■ INFORMATION PROVIDED ■
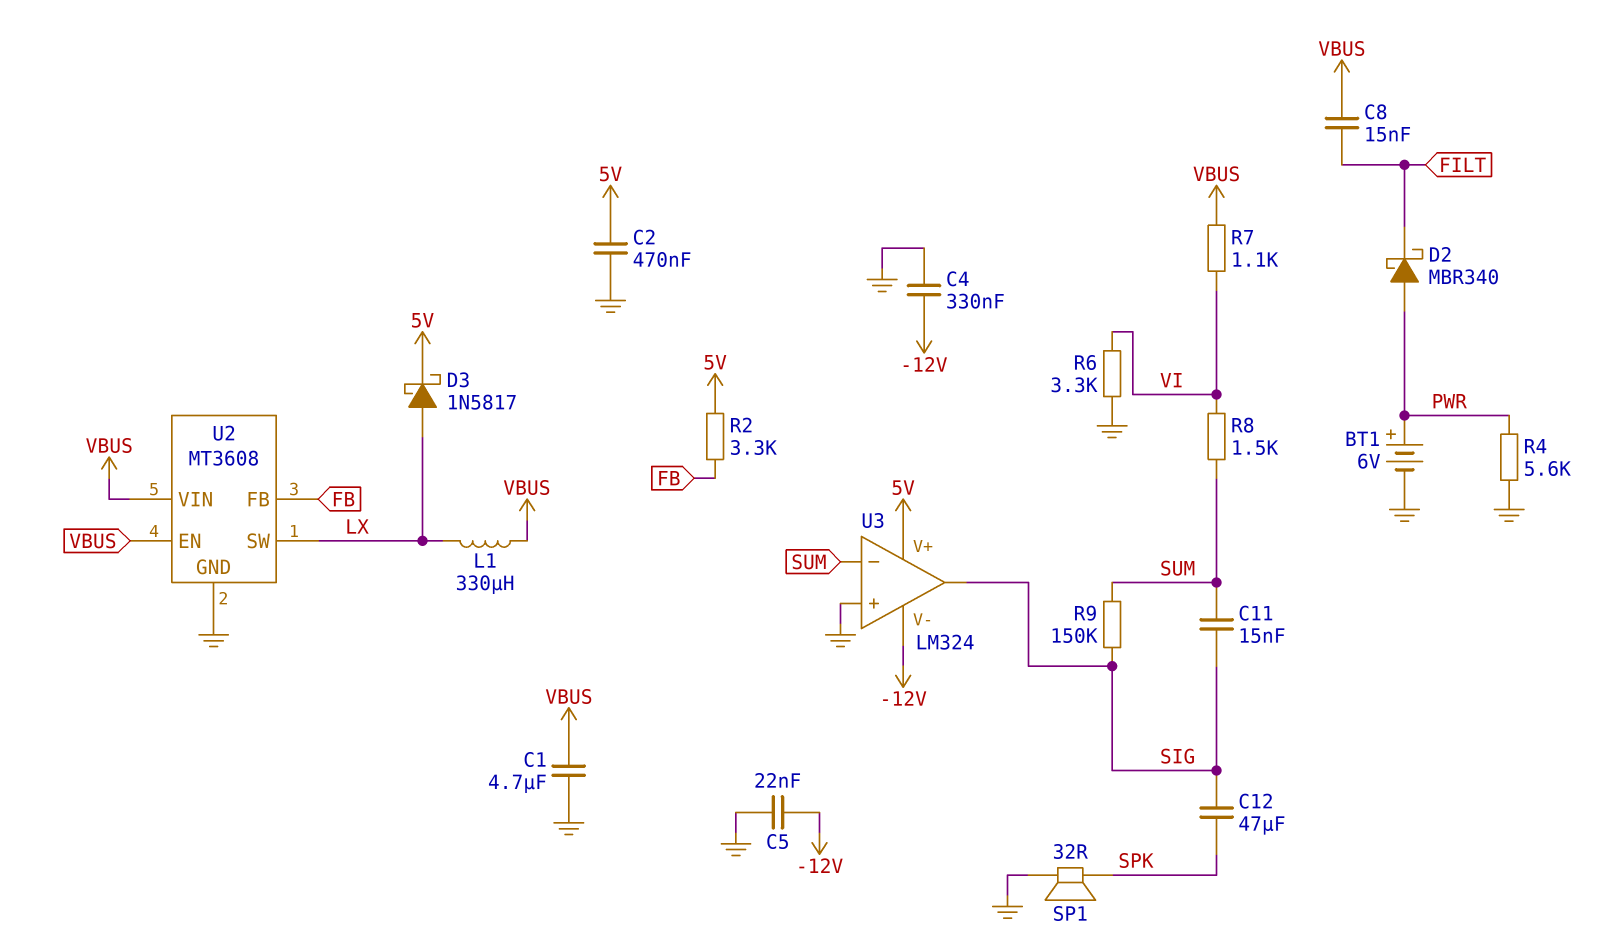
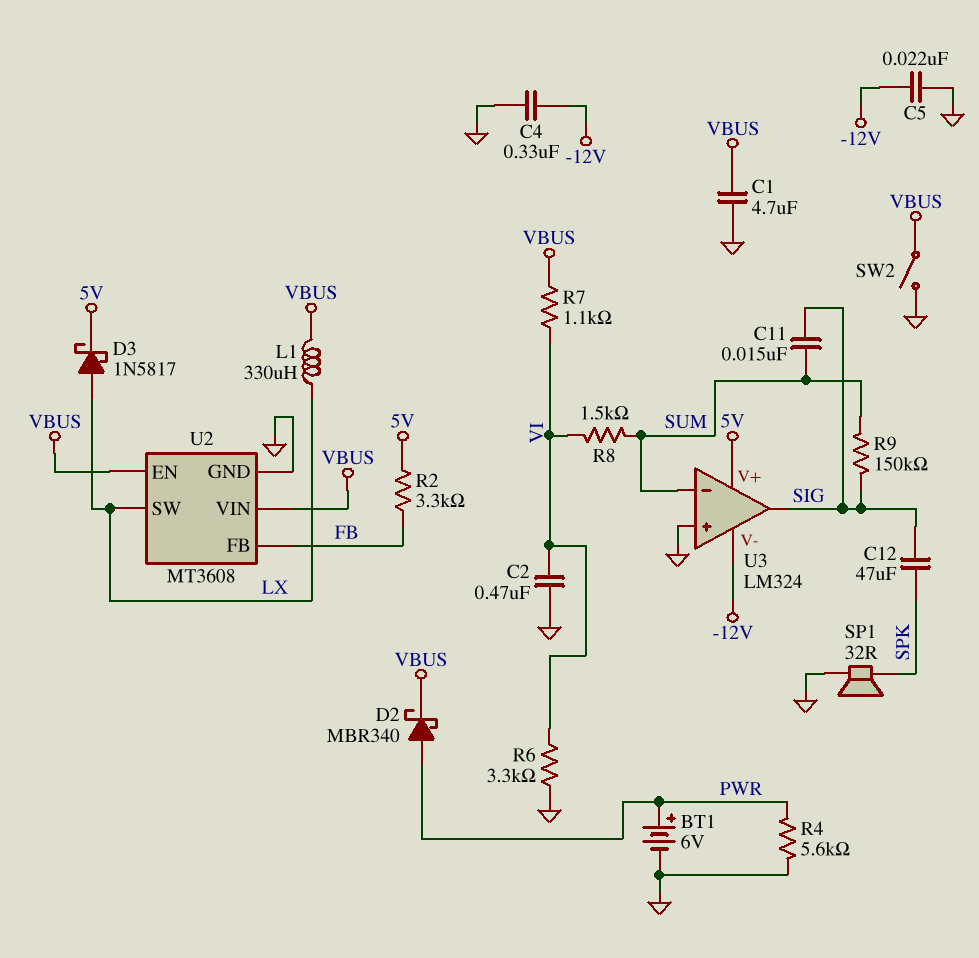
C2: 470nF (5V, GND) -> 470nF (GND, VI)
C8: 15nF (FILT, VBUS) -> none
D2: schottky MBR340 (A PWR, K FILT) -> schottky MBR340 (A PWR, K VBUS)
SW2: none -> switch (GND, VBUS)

--

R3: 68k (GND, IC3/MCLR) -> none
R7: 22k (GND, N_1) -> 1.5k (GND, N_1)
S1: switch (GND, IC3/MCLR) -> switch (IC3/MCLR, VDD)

...

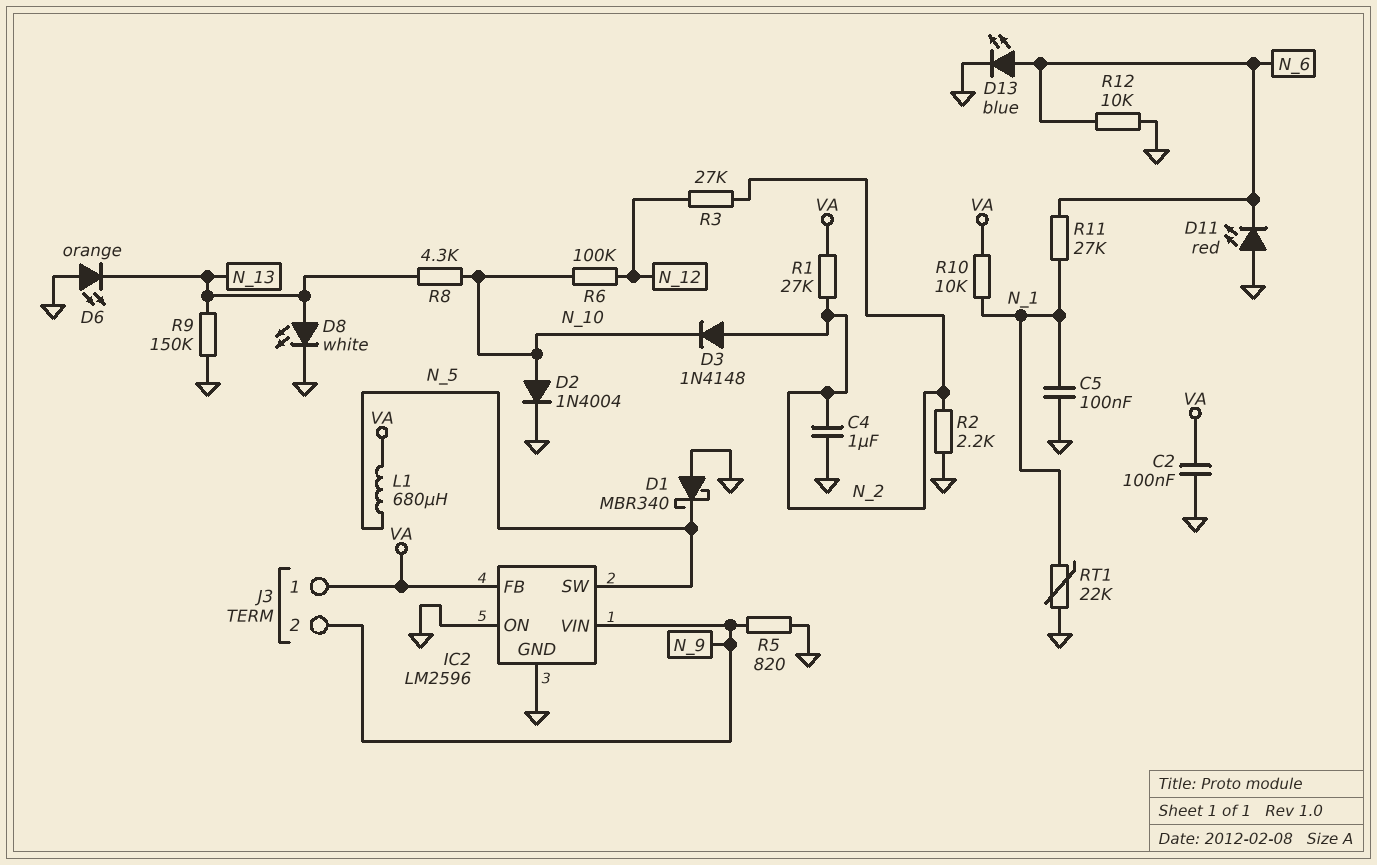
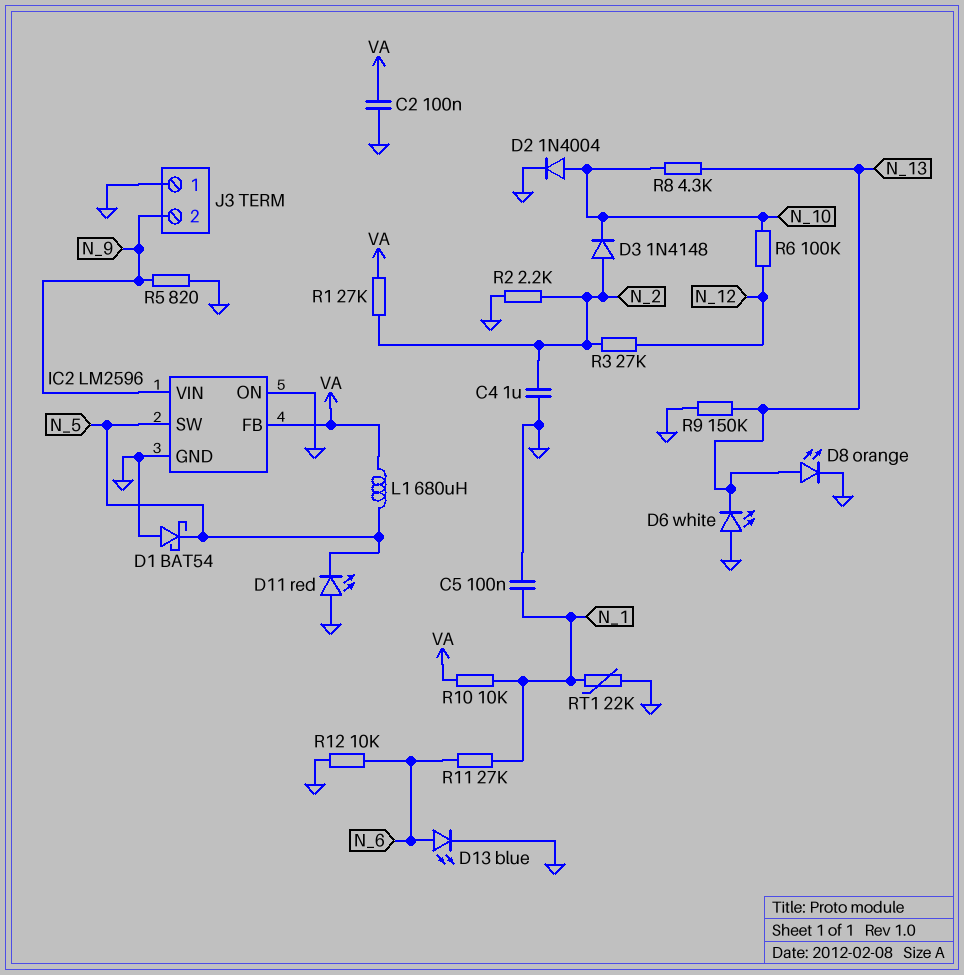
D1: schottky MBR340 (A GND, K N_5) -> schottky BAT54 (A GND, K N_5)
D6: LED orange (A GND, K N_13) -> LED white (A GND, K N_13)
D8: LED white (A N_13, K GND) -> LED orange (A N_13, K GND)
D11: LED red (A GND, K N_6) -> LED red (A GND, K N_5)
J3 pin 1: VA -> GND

■ PROBLEM ■
Every line that holds the string "MCLR" must be copied from the records above.

■ THE ANSWER ■
R3: 68k (GND, IC3/MCLR) -> none
S1: switch (GND, IC3/MCLR) -> switch (IC3/MCLR, VDD)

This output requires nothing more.